From the line holding "blue flashlight: 5 -> 7" through the line holding "turquoise spray bottle: 11 -> 12" below, write out every line exactly; include both of those lines and drop the pictures.

[Opening DATA SHOWN section]

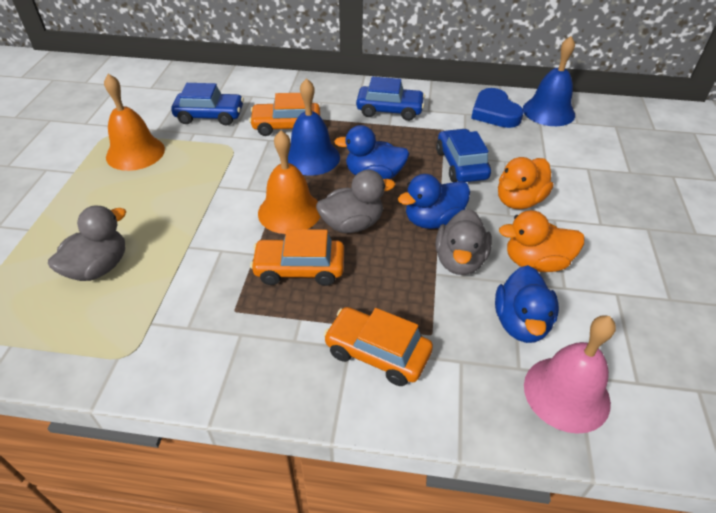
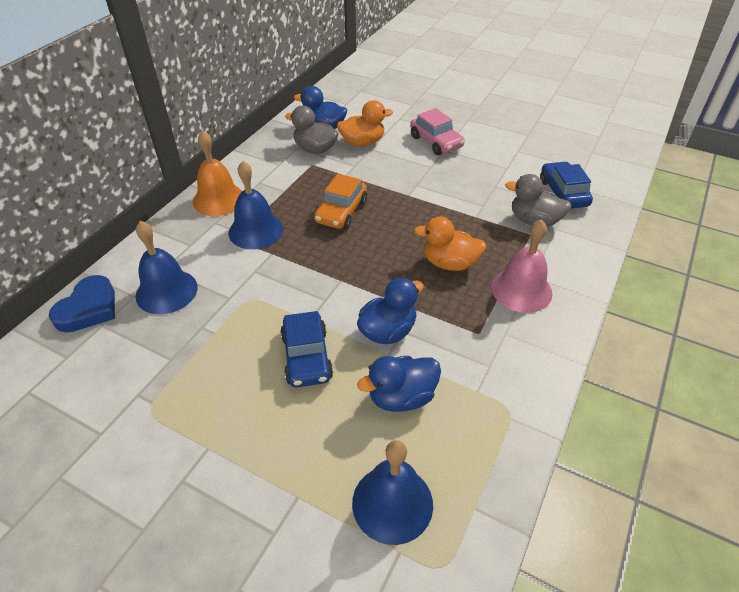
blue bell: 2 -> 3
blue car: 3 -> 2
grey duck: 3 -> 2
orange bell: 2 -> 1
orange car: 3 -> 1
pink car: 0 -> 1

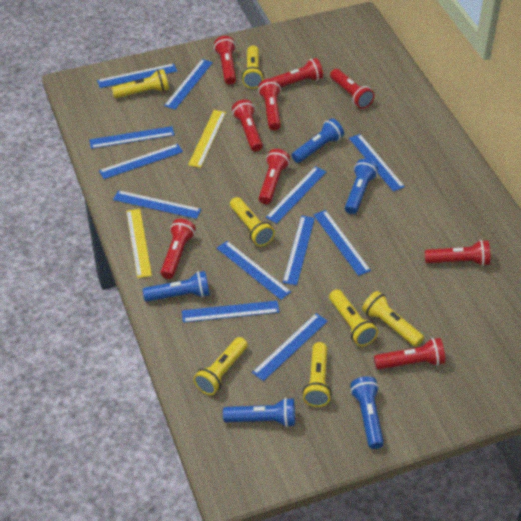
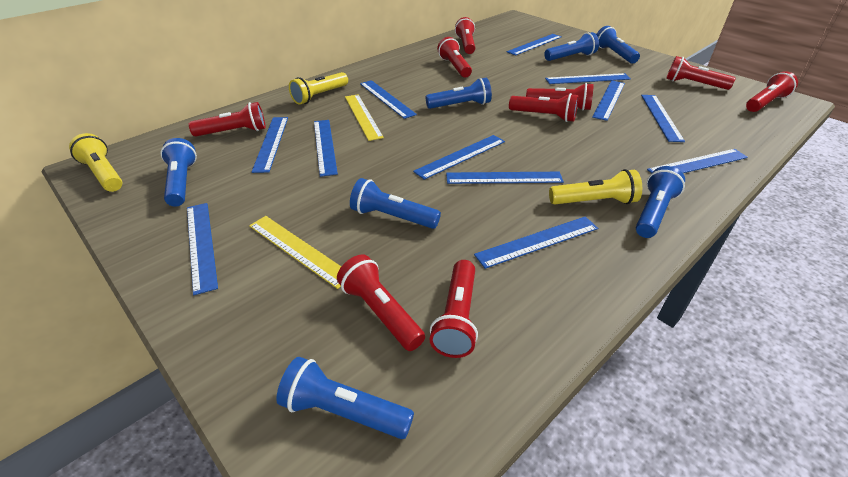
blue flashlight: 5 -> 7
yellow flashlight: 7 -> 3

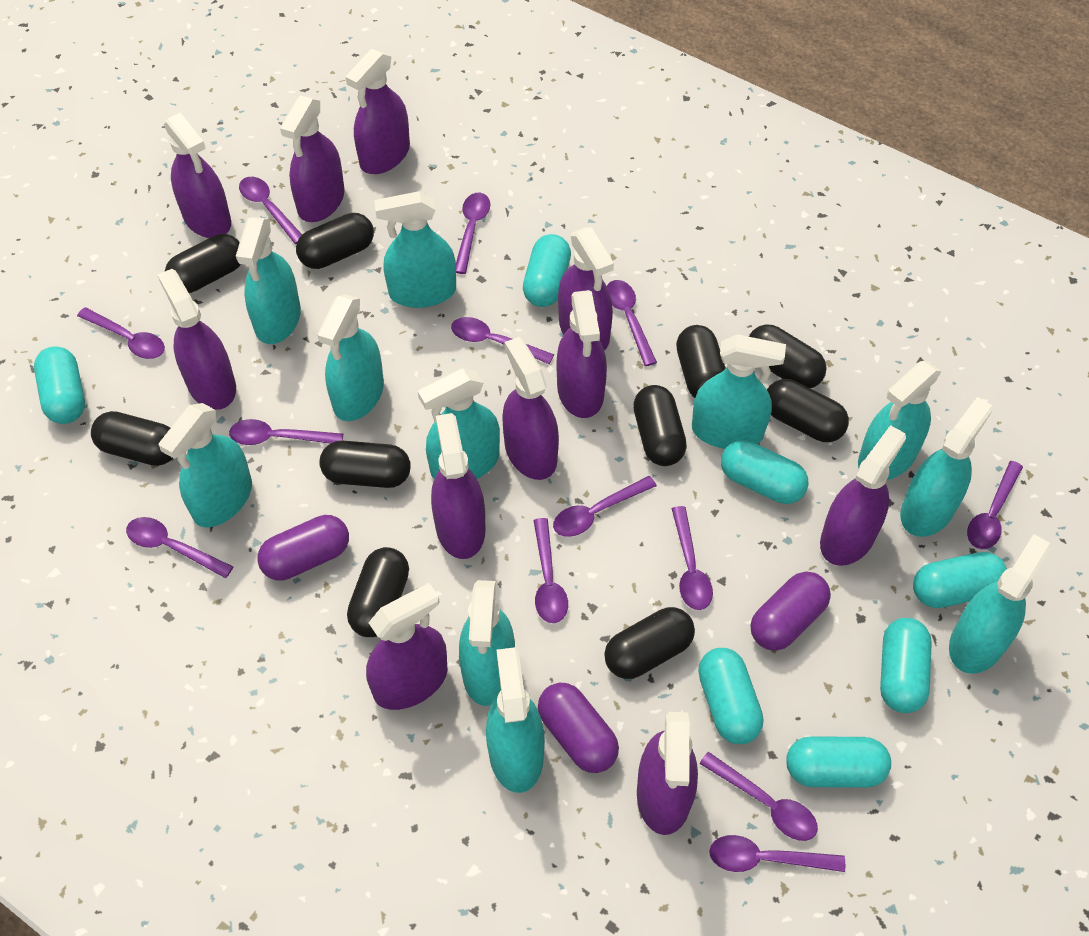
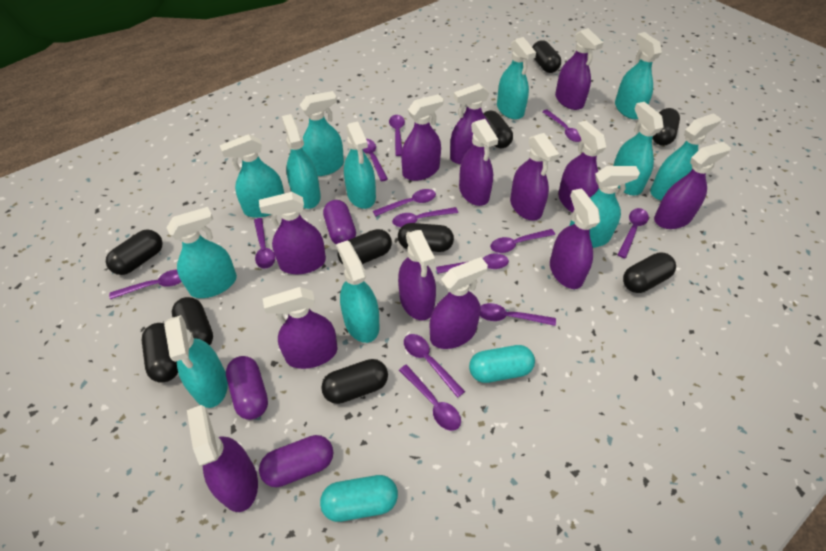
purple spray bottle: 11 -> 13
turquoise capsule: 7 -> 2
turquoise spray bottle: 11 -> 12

[Closing DATA SHOWN section]
[Opening DATA SHOWN section]

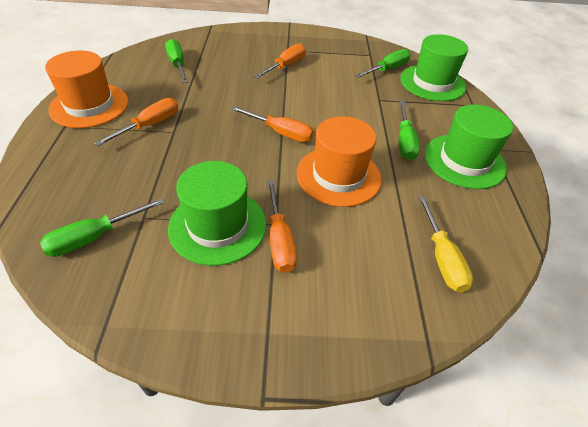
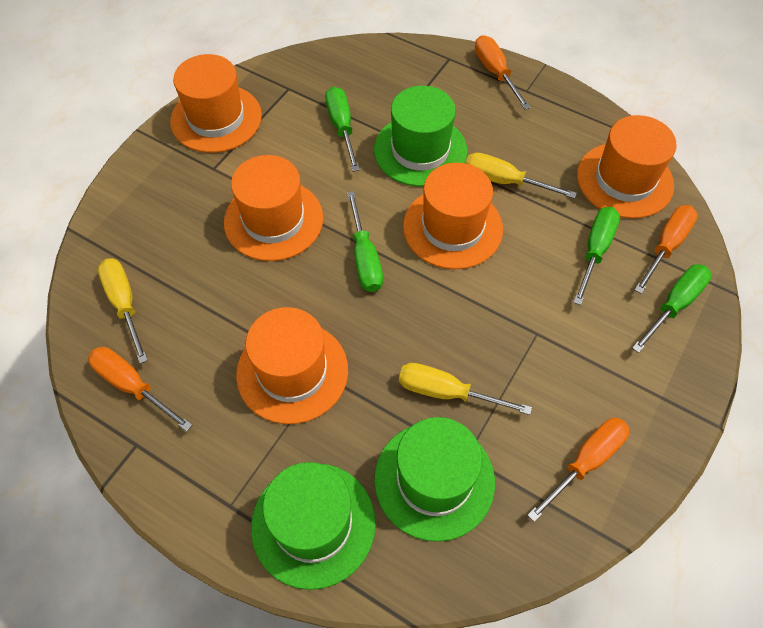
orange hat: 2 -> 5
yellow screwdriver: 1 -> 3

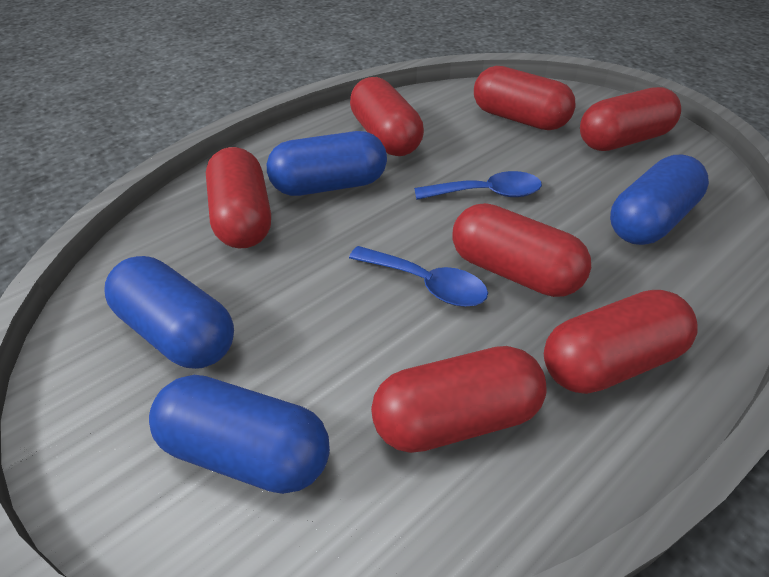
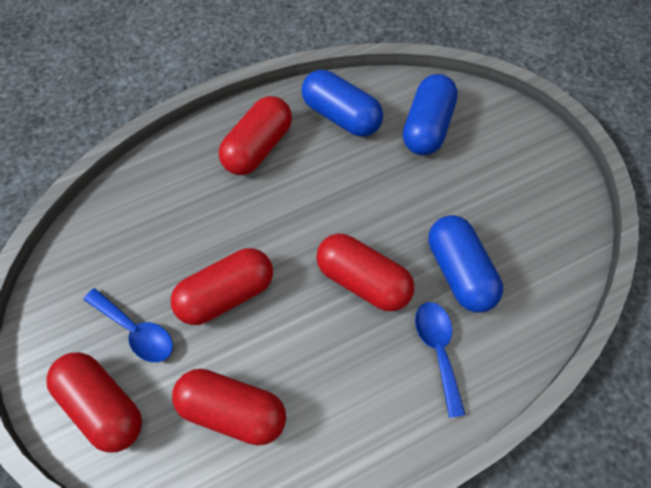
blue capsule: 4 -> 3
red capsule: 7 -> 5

[Closing DATA SHOWN section]

THE ANSWER:
blue flashlight: 5 -> 7
yellow flashlight: 7 -> 3

purple spray bottle: 11 -> 13
turquoise capsule: 7 -> 2
turquoise spray bottle: 11 -> 12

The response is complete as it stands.